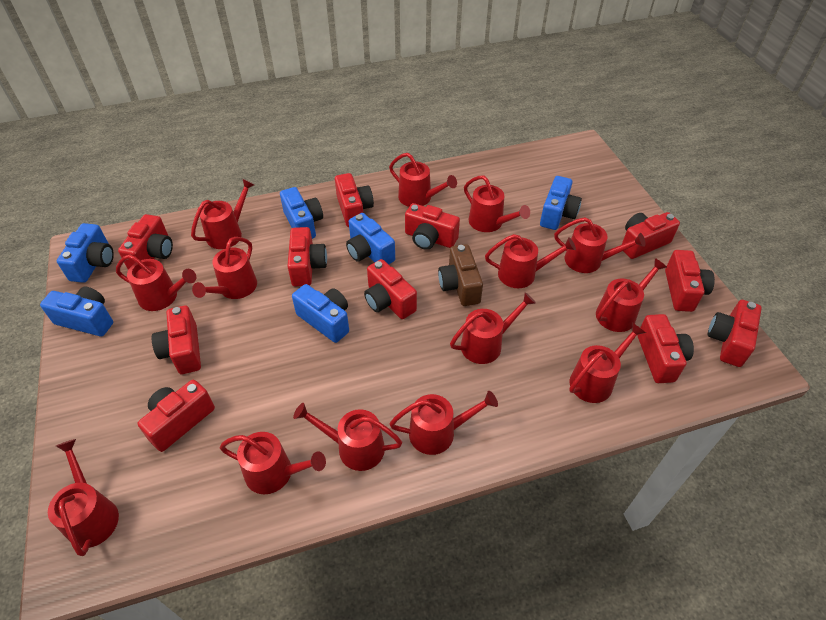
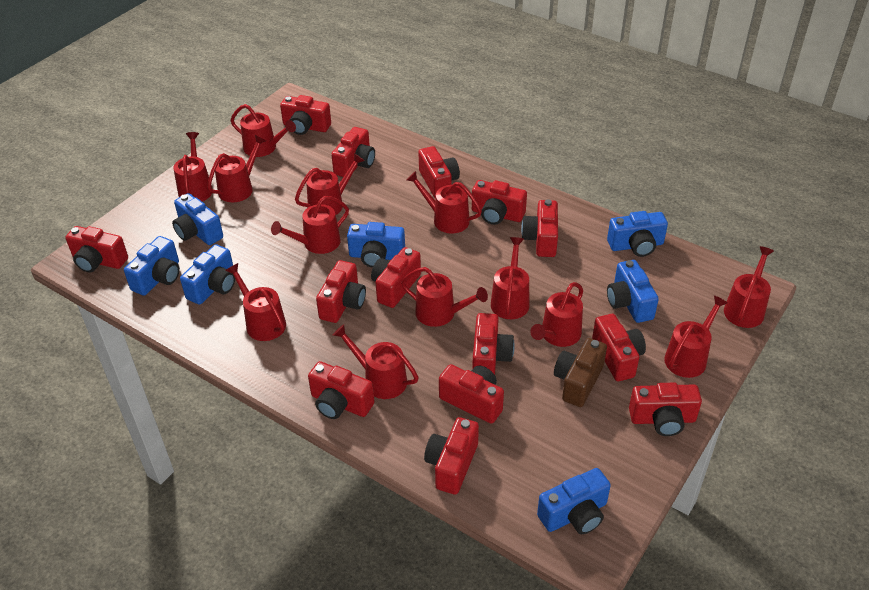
blue camera: 6 -> 7
red camera: 11 -> 14
red watering can: 14 -> 13

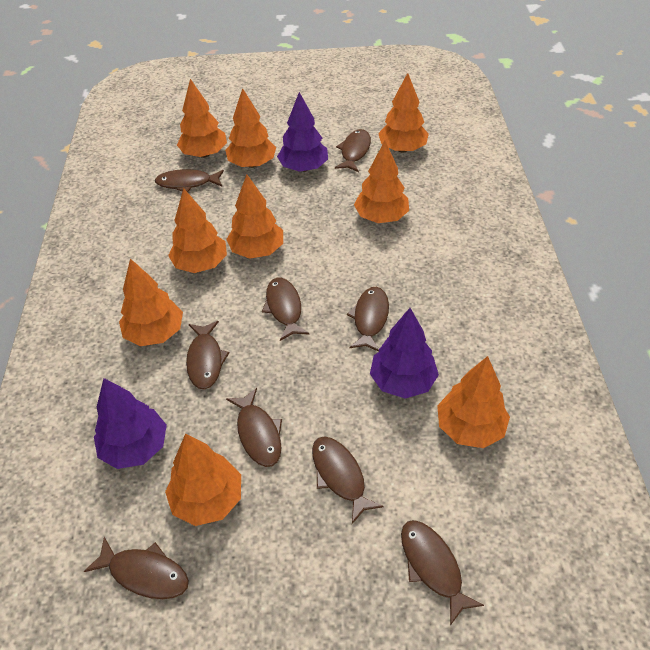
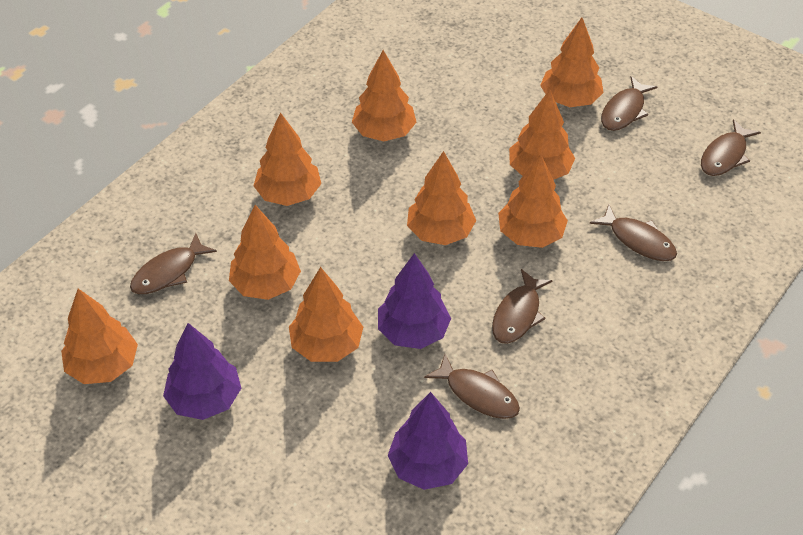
brown fish: 9 -> 6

Your goal ▸
Word for word, repeat the material above and drop the pictures.

Result below ▸
blue camera: 6 -> 7
red camera: 11 -> 14
red watering can: 14 -> 13

brown fish: 9 -> 6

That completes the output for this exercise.